[Task goal]:
A verbatim copy of all the data is required; the pictures should not appear in it.

Source records
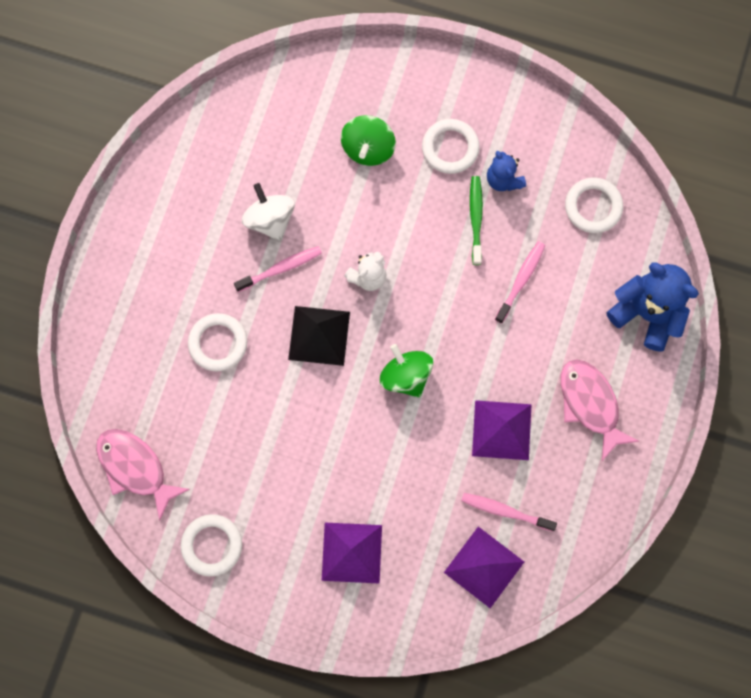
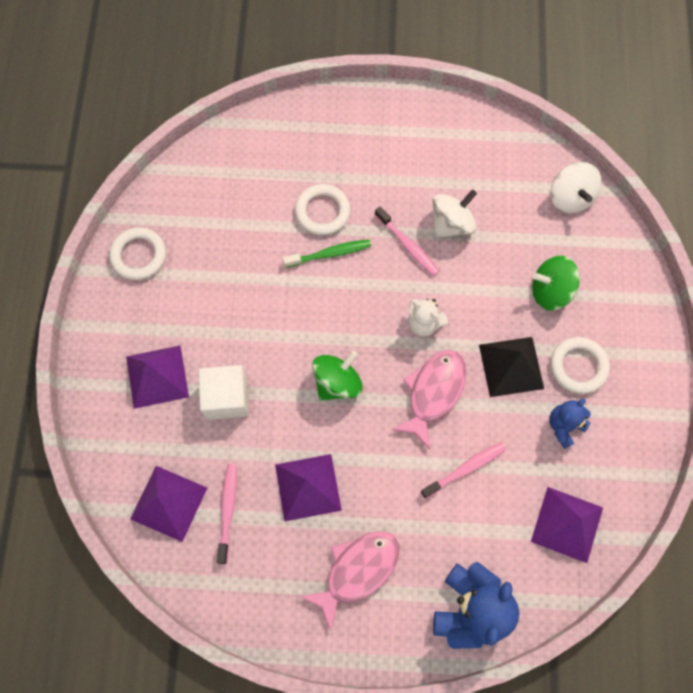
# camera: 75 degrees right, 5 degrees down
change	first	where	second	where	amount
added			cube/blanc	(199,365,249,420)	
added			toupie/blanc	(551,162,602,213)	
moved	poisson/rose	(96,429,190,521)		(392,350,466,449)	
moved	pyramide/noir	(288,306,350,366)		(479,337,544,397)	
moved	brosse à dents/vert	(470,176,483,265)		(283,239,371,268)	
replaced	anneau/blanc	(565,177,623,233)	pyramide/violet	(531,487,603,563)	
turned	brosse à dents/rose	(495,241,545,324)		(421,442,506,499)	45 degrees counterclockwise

[Exercise answer]:
# camera: 75 degrees right, 5 degrees down
change	first	where	second	where	amount
added			cube/blanc	(199,365,249,420)	
added			toupie/blanc	(551,162,602,213)	
moved	poisson/rose	(96,429,190,521)		(392,350,466,449)	
moved	pyramide/noir	(288,306,350,366)		(479,337,544,397)	
moved	brosse à dents/vert	(470,176,483,265)		(283,239,371,268)	
replaced	anneau/blanc	(565,177,623,233)	pyramide/violet	(531,487,603,563)	
turned	brosse à dents/rose	(495,241,545,324)		(421,442,506,499)	45 degrees counterclockwise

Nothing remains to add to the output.